→ WORK INSTRUCTION:
Your task is to gather the lines below that hold the string "Noor".

********

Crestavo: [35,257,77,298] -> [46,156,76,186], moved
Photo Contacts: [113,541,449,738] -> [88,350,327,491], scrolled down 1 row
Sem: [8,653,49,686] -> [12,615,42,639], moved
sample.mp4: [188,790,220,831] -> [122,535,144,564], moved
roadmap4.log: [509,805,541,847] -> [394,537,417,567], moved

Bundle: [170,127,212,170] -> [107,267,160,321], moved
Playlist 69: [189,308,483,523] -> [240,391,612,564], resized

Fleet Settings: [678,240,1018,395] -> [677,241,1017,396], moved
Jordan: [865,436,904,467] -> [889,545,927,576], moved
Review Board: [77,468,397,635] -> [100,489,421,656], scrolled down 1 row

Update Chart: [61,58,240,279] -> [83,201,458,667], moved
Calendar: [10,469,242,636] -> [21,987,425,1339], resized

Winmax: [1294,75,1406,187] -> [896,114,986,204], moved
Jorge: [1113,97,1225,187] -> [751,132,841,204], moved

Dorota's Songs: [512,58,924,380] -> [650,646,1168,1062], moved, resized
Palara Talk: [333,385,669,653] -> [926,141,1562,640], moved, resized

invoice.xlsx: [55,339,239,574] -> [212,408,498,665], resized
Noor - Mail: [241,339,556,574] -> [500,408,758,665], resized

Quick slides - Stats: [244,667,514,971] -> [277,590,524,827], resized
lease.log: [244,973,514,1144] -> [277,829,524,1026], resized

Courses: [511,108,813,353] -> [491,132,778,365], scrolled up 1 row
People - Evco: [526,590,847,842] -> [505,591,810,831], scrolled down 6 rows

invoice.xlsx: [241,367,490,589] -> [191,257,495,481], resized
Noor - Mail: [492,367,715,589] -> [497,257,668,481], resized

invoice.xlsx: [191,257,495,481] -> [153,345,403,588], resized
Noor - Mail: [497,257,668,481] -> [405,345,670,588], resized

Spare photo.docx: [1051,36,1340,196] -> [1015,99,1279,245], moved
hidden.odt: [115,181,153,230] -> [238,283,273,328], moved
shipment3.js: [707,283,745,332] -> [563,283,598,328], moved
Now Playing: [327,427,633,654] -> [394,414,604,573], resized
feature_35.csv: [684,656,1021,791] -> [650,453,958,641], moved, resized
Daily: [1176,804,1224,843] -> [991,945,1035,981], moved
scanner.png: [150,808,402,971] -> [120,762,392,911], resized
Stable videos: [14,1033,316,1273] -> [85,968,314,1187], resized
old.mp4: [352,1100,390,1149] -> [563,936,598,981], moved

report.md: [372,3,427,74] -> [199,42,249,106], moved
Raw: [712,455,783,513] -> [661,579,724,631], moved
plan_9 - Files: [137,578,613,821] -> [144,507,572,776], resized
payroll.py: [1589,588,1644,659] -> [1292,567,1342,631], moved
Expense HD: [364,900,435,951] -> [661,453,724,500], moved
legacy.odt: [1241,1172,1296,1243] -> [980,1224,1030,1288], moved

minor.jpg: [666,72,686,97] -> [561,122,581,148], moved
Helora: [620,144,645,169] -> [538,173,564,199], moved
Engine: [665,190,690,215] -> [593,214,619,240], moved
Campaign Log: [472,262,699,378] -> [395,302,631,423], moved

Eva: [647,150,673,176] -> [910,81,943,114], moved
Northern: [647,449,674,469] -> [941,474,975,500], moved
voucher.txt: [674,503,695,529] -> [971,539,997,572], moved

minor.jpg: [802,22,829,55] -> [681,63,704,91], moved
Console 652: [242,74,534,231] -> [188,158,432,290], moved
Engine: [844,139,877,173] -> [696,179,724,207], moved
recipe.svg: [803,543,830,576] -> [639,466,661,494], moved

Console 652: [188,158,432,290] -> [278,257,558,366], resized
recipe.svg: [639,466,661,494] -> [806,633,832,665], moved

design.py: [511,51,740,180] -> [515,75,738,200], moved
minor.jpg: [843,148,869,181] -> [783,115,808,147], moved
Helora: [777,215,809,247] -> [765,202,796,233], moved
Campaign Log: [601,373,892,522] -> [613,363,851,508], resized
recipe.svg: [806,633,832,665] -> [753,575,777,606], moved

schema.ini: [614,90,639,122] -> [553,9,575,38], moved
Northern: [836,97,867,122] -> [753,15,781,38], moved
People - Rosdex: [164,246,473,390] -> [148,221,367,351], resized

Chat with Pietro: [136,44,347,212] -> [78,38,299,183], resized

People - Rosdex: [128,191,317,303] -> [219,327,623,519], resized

********

→ TASK RESPONSE:
Noor - Mail: [241,339,556,574] -> [500,408,758,665], resized
Noor - Mail: [492,367,715,589] -> [497,257,668,481], resized
Noor - Mail: [497,257,668,481] -> [405,345,670,588], resized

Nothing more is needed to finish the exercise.